> **Task instructions**
Copy the entries below word for word, but omit any pictures they contain.

> **Object transformation records**
--*--

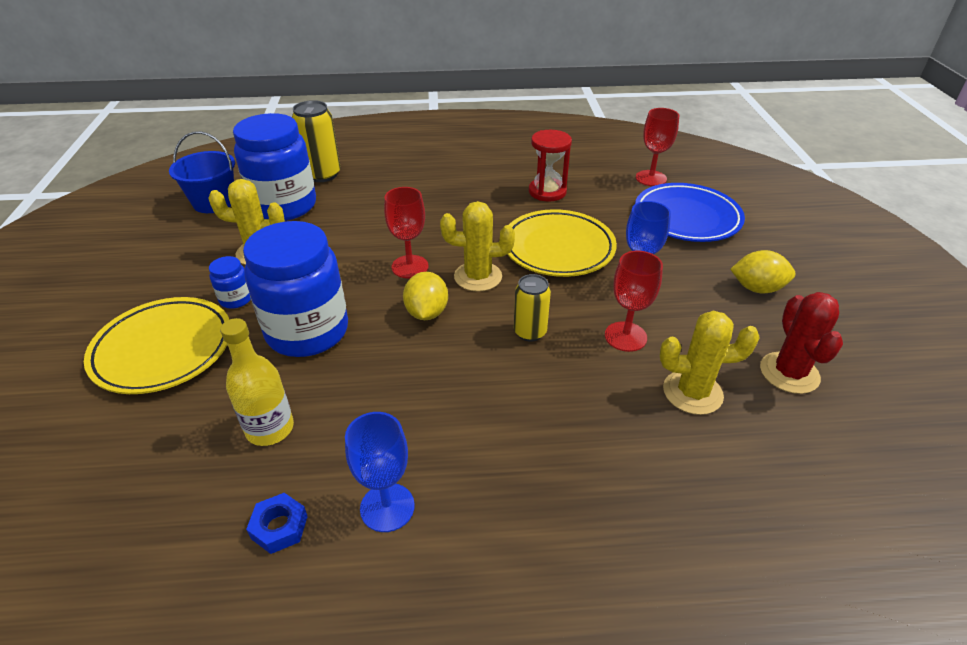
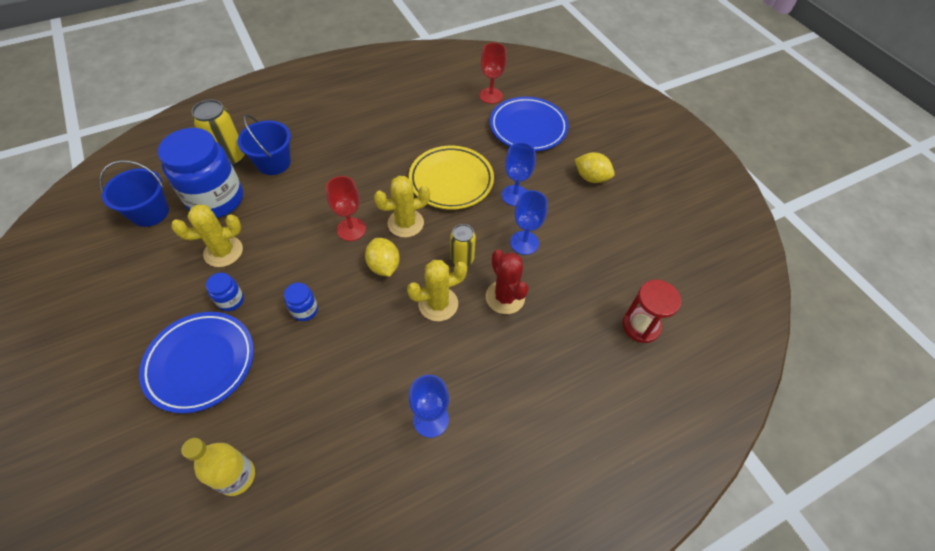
camera: 25 degrees left, 15 degrees up
(163, 350) = (201, 363): yellow plate -> blue plate
(270, 429) = (323, 395): yellow bottle -> yellow bottle (236, 476)
(279, 527) = (370, 459): blue nut -> none
(307, 331) = (305, 310): blue jar -> blue jar, size x0.42
(363, 188) = (274, 163): none -> blue bucket
(547, 192) = (421, 128): red hourglass -> red hourglass (641, 326)
(625, 336) = (524, 243): red goblet -> blue goblet
(692, 392) = (578, 272): yellow cactus -> yellow cactus (438, 304)
(757, 288) = (591, 178): yellow lemon -> yellow lemon turned 45 degrees clockwise
(789, 373) = (628, 239): red cactus -> red cactus (505, 297)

--*--

> **Task response**
camera: 25 degrees left, 15 degrees up
(163, 350) = (201, 363): yellow plate -> blue plate
(270, 429) = (323, 395): yellow bottle -> yellow bottle (236, 476)
(279, 527) = (370, 459): blue nut -> none
(307, 331) = (305, 310): blue jar -> blue jar, size x0.42
(363, 188) = (274, 163): none -> blue bucket
(547, 192) = (421, 128): red hourglass -> red hourglass (641, 326)
(625, 336) = (524, 243): red goblet -> blue goblet
(692, 392) = (578, 272): yellow cactus -> yellow cactus (438, 304)
(757, 288) = (591, 178): yellow lemon -> yellow lemon turned 45 degrees clockwise
(789, 373) = (628, 239): red cactus -> red cactus (505, 297)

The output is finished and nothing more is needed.